Gather every line of the data that contains the string "autoBeamOff" and copy each one.
— Start of MATERIAL PROVIDED —
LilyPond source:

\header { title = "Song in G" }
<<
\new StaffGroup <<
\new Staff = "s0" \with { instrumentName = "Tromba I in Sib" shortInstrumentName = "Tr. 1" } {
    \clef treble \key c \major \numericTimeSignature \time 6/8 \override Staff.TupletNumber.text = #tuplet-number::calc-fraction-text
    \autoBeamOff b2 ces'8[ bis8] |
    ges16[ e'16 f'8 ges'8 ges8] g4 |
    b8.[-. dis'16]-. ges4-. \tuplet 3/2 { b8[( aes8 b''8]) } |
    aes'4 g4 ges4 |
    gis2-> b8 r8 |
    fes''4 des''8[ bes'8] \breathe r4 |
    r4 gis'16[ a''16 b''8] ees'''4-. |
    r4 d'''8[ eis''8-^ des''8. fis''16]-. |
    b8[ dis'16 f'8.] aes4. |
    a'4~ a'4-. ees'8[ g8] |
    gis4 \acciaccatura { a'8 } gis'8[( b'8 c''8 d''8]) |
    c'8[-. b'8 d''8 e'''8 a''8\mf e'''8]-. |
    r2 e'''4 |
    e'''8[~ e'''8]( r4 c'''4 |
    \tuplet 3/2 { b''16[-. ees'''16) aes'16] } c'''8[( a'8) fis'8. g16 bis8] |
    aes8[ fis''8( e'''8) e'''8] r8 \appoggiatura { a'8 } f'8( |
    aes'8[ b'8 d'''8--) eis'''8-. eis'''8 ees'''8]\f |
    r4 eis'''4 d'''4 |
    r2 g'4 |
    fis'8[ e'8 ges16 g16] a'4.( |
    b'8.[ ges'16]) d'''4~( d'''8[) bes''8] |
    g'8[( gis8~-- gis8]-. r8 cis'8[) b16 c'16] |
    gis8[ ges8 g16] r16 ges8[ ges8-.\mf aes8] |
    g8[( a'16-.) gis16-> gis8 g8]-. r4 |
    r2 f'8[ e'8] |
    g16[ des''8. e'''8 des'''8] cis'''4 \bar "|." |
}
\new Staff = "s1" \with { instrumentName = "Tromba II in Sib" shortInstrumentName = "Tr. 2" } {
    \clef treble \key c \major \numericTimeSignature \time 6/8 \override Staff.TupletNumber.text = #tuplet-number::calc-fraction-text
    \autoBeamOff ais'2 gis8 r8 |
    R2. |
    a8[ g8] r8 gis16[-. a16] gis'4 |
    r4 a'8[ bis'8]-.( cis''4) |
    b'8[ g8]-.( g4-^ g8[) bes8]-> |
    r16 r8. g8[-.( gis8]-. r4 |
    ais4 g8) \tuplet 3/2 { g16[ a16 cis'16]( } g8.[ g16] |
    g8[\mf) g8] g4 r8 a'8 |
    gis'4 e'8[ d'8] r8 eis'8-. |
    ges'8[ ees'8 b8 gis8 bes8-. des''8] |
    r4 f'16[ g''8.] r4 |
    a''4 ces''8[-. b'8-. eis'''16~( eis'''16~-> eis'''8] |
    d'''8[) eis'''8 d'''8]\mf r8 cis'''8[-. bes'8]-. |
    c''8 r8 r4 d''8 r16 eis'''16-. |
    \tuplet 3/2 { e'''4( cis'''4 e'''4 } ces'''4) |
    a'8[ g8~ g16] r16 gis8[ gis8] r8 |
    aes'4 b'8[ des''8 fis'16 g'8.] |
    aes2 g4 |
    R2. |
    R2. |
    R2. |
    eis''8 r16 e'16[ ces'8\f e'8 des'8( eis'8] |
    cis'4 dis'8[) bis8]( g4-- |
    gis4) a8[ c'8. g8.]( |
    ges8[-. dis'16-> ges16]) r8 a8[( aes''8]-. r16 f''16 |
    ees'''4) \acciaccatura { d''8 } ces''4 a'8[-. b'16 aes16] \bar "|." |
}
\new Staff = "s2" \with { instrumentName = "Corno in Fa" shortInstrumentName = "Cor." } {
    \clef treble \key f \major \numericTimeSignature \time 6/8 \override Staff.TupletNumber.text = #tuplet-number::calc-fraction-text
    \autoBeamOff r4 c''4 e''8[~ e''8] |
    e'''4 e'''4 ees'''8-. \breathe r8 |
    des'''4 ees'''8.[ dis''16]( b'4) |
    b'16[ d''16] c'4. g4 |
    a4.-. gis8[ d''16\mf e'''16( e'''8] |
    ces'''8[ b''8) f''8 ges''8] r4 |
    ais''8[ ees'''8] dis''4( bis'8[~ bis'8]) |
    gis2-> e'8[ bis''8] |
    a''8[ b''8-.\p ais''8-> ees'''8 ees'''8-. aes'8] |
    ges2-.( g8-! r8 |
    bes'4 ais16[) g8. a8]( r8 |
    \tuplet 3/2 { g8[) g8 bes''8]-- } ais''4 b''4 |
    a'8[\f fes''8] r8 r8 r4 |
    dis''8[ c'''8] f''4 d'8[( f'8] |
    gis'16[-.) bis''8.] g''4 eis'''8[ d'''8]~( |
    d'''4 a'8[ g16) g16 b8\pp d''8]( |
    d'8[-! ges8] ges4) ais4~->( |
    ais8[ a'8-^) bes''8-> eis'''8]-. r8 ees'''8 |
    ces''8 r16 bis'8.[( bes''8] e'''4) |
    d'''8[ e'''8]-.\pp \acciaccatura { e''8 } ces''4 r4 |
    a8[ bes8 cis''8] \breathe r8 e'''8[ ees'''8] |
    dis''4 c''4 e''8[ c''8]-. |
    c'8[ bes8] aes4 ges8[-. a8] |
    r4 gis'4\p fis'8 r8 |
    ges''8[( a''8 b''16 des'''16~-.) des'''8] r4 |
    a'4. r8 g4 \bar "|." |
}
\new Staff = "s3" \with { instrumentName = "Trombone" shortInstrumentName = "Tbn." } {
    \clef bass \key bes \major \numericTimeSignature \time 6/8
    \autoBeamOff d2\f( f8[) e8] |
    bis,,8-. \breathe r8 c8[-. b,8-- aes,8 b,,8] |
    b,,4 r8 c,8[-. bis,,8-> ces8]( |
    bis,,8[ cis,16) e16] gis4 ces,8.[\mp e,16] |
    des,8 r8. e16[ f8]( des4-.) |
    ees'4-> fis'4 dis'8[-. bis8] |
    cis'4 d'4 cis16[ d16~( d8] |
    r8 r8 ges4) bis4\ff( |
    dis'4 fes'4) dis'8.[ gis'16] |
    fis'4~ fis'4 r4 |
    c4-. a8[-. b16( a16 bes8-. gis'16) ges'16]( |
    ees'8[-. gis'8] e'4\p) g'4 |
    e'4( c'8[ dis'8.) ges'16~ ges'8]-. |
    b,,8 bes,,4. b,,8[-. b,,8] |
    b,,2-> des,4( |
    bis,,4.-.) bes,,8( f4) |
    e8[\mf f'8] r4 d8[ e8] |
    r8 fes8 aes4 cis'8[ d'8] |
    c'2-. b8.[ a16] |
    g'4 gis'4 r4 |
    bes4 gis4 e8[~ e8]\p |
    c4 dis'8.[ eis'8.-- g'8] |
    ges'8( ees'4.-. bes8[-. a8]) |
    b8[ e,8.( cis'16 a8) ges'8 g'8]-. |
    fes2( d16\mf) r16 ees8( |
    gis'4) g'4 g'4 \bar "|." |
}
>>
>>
— End of MATERIAL PROVIDED —
EXERCISE RESPONSE ▸
    \autoBeamOff b2 ces'8[ bis8] |
    \autoBeamOff ais'2 gis8 r8 |
    \autoBeamOff r4 c''4 e''8[~ e''8] |
    \autoBeamOff d2\f( f8[) e8] |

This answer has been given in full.